**Material for this task:**
○ ○ ○ ○

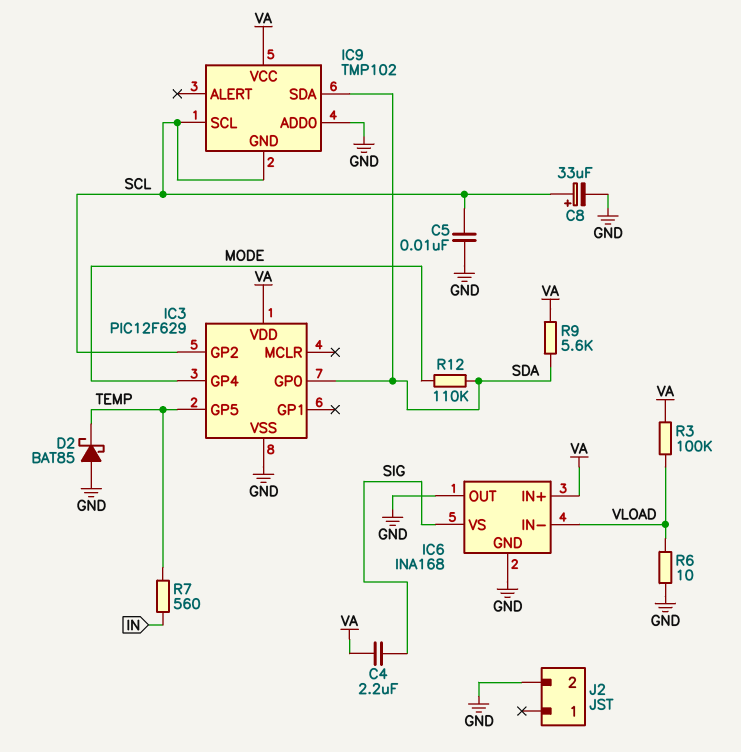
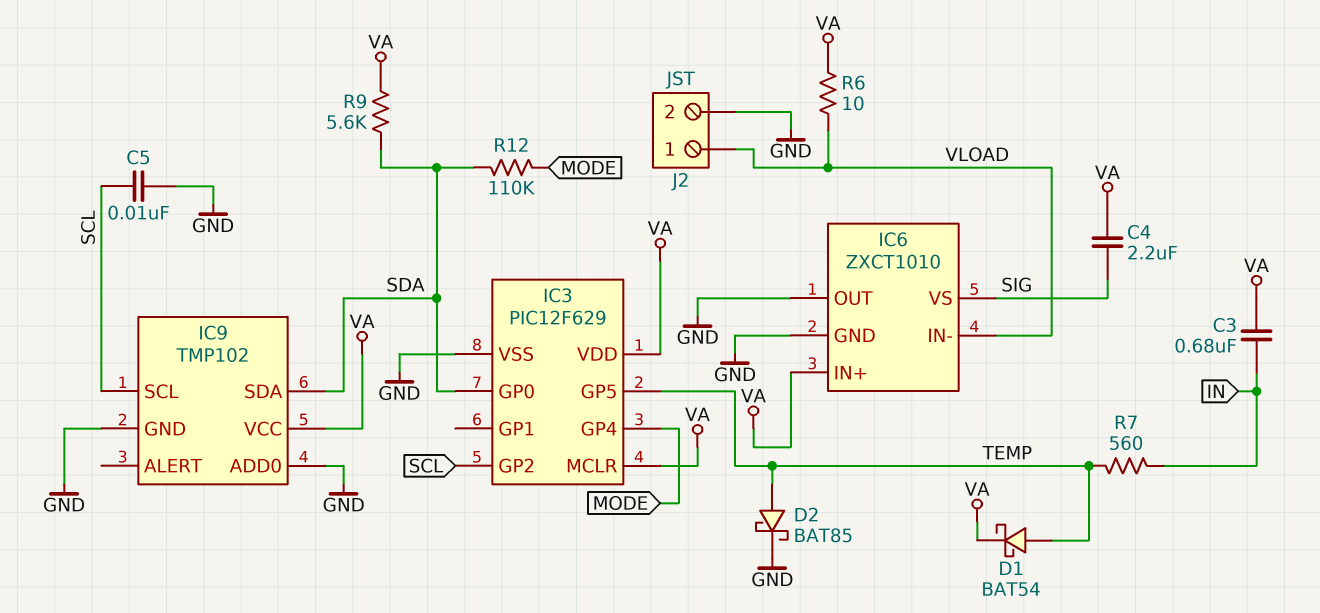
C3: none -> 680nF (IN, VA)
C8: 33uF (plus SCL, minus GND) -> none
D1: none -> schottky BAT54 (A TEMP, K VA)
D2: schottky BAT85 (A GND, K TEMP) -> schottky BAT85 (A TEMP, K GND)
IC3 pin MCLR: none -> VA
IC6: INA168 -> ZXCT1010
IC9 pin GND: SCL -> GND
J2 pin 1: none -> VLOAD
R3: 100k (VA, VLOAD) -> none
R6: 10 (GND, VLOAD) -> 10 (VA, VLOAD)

○ ○ ○ ○

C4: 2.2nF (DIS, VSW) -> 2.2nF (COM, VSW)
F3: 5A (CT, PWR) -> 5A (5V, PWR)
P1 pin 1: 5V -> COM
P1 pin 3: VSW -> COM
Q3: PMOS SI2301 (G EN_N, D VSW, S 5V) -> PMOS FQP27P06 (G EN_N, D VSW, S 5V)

○ ○ ○ ○

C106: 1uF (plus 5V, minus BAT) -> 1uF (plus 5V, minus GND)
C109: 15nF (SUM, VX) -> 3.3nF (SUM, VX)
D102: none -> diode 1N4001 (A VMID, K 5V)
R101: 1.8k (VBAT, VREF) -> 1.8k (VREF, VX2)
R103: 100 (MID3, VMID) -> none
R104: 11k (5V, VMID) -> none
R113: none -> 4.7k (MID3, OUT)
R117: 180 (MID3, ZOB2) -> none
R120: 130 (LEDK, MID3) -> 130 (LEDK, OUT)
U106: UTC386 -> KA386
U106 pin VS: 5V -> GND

○ ○ ○ ○

**Problem details:** Go through the entries above and pull out each line with "minus" in it.

**Expected output:**
C8: 33uF (plus SCL, minus GND) -> none
C106: 1uF (plus 5V, minus BAT) -> 1uF (plus 5V, minus GND)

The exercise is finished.